#### Data lines
--

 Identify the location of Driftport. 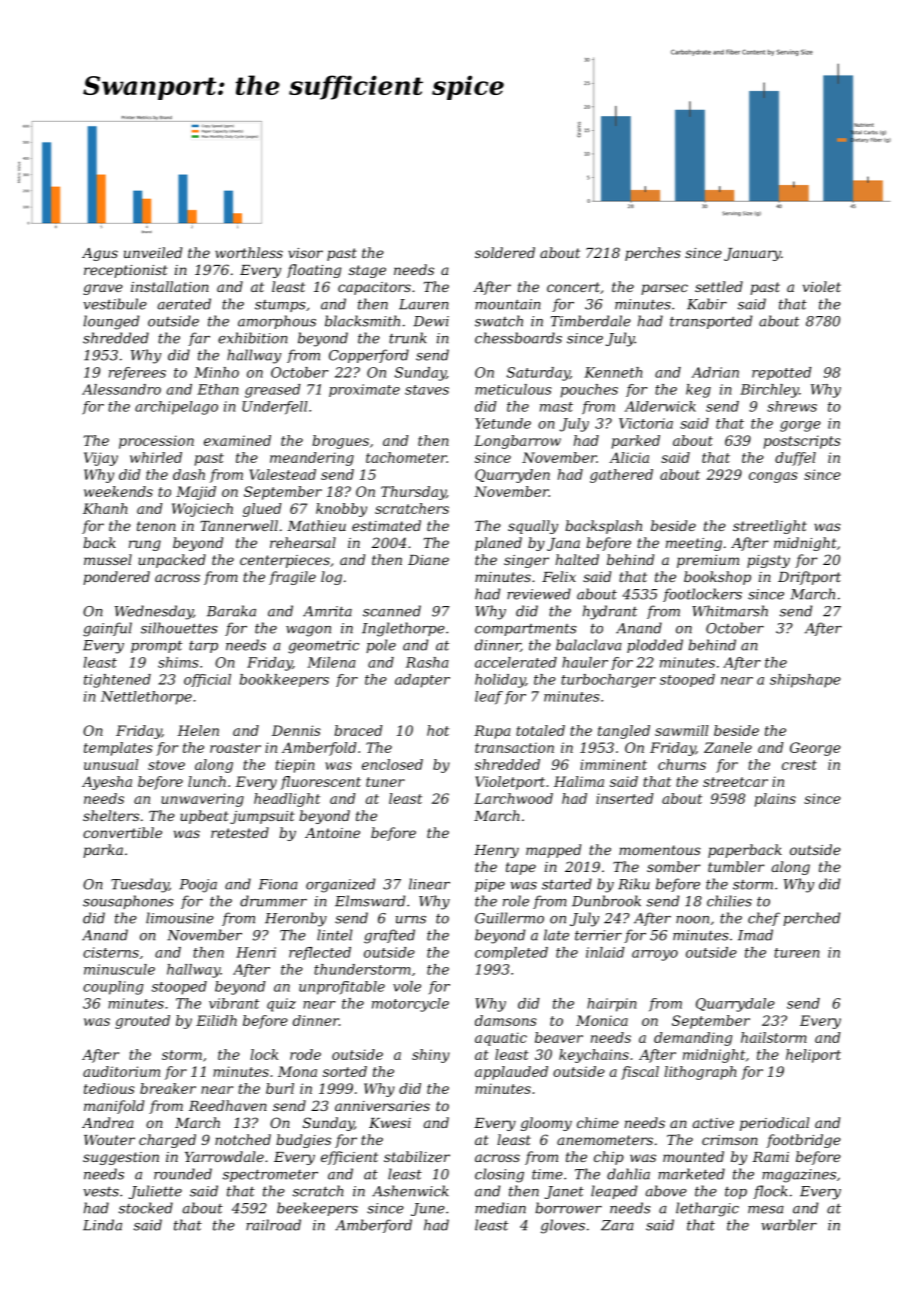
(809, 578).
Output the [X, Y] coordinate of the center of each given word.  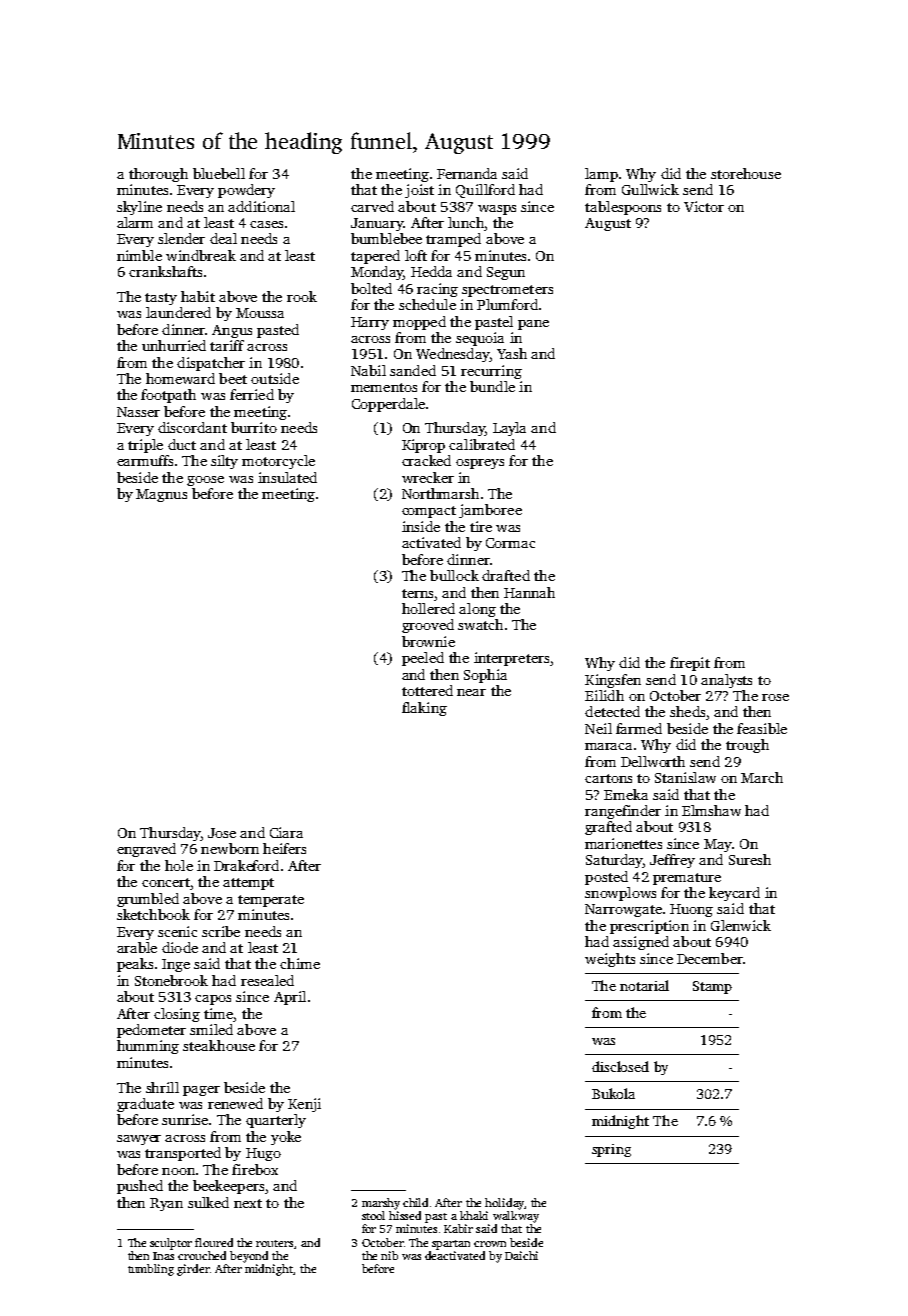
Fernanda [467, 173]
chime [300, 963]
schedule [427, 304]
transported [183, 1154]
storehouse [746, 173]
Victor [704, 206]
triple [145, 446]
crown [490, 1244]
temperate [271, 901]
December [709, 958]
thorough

--

#### To do
Write out every item above word for word, without the pictures.

#### Worked solution
 Identify the location of Driftport. 
(809, 578).
Output the [X, Y] coordinate of the center of each given word.  
Fernanda [467, 173]
chime [300, 963]
schedule [427, 304]
transported [183, 1154]
storehouse [746, 173]
Victor [704, 206]
triple [145, 446]
crown [490, 1244]
temperate [271, 901]
December [709, 958]
thorough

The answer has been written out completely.